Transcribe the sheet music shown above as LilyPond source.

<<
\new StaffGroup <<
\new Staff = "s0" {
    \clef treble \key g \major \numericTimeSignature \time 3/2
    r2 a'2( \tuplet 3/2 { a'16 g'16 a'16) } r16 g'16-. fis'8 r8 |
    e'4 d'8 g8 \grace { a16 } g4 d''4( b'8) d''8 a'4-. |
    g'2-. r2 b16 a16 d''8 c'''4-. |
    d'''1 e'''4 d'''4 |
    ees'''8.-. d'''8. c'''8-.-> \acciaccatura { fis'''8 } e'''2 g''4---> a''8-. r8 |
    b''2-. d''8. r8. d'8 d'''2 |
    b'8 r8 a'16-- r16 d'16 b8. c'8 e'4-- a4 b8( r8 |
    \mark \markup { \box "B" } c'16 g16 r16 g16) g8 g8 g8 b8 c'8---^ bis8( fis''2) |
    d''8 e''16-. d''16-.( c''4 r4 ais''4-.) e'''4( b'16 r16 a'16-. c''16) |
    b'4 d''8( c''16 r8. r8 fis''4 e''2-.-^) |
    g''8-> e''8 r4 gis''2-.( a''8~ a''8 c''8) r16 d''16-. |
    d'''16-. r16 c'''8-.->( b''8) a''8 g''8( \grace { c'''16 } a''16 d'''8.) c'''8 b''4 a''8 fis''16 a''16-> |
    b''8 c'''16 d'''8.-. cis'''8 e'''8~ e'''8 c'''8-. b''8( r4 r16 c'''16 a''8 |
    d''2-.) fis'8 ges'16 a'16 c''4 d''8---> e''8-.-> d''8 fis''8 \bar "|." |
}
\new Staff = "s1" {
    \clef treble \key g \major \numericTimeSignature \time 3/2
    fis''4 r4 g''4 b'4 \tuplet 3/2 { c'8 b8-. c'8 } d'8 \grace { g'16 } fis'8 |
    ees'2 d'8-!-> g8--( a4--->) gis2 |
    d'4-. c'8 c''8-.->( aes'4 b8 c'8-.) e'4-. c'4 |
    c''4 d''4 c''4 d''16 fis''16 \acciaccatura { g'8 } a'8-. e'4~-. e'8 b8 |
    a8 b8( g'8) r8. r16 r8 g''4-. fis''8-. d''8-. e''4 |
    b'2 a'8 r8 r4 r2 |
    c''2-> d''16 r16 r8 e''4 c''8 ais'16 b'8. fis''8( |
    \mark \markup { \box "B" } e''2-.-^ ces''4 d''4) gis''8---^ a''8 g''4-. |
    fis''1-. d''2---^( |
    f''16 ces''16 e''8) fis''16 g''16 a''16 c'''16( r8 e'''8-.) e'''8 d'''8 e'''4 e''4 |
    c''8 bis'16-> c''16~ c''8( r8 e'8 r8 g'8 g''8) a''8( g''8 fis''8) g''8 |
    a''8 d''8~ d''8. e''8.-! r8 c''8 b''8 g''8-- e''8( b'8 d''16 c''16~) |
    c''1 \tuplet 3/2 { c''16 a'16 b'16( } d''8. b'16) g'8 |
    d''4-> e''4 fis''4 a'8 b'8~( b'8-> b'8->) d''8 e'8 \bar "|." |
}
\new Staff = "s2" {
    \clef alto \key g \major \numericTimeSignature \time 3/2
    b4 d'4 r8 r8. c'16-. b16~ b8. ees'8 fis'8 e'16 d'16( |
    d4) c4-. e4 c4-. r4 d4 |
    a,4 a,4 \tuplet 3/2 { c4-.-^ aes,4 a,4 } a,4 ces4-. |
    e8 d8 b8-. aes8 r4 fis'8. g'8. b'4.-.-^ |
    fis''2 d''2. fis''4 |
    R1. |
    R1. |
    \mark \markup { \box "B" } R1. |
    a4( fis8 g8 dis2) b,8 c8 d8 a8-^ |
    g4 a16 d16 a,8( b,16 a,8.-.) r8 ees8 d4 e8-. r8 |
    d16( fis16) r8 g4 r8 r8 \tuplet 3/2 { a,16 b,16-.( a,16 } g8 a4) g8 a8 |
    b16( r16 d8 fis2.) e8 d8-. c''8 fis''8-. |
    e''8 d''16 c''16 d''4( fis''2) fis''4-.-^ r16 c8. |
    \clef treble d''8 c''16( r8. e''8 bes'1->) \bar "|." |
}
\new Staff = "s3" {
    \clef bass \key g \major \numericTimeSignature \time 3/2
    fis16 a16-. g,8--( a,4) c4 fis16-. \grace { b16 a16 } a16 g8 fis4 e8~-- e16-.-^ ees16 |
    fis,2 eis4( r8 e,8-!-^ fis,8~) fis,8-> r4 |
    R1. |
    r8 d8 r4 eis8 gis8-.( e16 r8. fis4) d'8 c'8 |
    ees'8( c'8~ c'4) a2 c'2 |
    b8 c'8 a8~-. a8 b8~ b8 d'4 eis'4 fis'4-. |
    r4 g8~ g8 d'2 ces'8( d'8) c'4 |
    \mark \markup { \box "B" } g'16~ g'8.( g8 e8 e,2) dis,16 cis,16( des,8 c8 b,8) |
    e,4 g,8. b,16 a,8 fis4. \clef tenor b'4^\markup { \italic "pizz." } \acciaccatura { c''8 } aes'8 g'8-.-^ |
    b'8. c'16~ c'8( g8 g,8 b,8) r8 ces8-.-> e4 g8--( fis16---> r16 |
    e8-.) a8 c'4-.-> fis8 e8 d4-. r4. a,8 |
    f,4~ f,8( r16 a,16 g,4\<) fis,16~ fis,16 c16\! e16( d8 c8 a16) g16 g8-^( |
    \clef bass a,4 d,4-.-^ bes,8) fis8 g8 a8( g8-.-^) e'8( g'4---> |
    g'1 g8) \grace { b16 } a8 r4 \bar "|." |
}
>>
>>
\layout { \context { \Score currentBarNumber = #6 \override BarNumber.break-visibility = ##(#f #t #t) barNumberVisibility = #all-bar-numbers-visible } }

### TASK TO COMPLETE
Copy out every line in the entries above that contains the string "time".

### ANSWER
    \clef treble \key g \major \numericTimeSignature \time 3/2
    \clef treble \key g \major \numericTimeSignature \time 3/2
    \clef alto \key g \major \numericTimeSignature \time 3/2
    \clef bass \key g \major \numericTimeSignature \time 3/2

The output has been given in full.